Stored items
■ ■ ■

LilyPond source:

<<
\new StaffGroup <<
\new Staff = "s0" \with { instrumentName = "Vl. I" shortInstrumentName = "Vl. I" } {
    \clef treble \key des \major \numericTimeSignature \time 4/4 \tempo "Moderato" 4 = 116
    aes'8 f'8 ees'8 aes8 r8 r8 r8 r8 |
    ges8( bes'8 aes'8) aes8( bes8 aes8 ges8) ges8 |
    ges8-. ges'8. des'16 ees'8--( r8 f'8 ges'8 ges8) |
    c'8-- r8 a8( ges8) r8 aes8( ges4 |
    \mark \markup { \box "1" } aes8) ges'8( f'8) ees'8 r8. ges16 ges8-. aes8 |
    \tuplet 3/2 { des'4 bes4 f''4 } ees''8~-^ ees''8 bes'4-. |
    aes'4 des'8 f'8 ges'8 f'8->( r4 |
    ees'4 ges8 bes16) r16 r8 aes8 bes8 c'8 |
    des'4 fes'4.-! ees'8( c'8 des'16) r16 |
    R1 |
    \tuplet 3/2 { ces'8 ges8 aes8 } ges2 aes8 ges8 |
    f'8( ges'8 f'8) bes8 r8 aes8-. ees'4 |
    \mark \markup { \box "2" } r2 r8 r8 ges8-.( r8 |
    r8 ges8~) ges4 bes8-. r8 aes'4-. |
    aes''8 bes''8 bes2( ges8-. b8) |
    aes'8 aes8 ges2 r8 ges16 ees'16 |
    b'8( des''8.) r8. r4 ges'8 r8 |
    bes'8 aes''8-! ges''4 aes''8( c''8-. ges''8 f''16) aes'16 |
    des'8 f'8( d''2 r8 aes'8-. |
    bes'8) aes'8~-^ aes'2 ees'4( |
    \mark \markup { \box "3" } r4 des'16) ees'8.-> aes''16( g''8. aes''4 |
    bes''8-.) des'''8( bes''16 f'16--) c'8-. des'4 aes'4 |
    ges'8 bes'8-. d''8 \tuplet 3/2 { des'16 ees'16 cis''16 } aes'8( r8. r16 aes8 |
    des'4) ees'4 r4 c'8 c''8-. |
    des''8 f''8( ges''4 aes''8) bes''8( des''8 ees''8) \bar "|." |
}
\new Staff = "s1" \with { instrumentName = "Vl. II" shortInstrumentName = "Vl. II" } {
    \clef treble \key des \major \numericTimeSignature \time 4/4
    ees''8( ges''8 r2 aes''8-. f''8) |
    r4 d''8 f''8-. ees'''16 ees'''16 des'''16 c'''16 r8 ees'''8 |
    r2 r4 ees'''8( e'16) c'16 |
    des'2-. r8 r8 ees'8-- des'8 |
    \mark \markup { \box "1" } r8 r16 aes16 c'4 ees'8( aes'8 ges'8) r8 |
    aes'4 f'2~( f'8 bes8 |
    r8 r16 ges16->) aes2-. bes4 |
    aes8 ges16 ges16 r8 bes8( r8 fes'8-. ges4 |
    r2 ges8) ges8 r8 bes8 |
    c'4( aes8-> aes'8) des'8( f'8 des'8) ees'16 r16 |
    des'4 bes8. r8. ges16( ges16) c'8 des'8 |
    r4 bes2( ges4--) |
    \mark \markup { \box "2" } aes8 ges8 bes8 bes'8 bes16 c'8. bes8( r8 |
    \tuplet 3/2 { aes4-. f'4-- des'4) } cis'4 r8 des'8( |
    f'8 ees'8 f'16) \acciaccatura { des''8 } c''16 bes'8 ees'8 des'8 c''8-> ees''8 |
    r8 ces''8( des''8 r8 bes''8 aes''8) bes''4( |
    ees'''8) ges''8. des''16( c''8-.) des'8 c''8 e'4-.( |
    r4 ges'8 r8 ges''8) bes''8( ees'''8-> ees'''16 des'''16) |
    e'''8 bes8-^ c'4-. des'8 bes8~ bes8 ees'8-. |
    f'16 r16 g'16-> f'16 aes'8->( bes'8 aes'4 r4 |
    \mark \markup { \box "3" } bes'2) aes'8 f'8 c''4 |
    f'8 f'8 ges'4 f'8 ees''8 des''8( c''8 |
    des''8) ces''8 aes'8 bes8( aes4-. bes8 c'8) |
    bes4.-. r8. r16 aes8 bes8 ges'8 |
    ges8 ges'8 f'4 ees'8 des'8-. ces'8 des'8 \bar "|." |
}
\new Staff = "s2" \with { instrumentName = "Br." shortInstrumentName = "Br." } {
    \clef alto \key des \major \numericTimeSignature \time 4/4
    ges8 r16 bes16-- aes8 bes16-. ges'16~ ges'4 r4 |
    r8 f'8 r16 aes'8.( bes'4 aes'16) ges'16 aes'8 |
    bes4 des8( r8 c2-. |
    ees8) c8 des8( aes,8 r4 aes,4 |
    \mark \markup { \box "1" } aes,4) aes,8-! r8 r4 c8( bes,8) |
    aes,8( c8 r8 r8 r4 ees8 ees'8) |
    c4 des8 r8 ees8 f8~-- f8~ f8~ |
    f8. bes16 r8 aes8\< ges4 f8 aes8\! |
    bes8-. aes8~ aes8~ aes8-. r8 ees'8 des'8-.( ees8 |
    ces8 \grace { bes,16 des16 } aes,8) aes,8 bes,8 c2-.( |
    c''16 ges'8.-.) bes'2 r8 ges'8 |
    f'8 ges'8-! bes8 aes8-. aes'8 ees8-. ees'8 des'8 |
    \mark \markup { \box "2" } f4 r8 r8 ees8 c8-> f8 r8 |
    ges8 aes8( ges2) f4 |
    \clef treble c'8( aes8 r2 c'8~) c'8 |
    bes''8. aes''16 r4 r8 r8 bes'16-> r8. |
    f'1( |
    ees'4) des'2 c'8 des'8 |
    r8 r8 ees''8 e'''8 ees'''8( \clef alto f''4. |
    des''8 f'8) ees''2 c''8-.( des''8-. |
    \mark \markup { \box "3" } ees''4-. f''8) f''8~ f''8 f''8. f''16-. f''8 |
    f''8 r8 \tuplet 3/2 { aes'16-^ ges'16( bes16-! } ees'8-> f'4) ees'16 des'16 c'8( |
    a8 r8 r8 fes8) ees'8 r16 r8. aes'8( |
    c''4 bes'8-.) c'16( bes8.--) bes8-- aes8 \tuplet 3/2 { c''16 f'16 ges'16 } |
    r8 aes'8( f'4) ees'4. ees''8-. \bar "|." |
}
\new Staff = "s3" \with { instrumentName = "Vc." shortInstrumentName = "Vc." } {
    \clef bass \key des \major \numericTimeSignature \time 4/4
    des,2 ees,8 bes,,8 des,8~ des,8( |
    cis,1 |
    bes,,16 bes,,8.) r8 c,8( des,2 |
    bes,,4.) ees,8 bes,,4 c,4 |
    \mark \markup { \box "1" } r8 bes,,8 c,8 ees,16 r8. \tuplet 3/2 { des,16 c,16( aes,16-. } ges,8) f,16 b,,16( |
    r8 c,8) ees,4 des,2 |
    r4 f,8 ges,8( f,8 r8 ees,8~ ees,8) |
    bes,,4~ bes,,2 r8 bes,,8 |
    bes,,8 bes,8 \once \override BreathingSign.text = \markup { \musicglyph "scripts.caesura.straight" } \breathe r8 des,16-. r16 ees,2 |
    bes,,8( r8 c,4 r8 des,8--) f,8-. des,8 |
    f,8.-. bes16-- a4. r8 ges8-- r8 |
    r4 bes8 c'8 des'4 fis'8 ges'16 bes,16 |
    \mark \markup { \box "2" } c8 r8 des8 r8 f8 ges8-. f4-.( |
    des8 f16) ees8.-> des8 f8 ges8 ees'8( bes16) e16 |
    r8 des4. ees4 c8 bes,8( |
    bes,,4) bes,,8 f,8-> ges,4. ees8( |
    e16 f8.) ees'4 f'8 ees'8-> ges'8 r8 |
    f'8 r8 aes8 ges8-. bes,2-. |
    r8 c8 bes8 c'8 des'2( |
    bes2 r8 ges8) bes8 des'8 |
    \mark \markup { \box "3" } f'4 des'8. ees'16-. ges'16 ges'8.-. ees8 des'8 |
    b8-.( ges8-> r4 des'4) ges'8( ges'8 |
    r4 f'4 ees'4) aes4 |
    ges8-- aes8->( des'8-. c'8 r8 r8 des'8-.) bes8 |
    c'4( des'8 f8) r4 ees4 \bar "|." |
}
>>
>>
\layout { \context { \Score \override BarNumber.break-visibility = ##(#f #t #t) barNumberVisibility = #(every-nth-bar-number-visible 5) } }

■ ■ ■

What to produce
Pull out each line of the entries above that contains the string "alto", and copy those lines unchanged.

Response to the exercise
    \clef alto \key des \major \numericTimeSignature \time 4/4
    r8 r8 ees''8 e'''8 ees'''8( \clef alto f''4. |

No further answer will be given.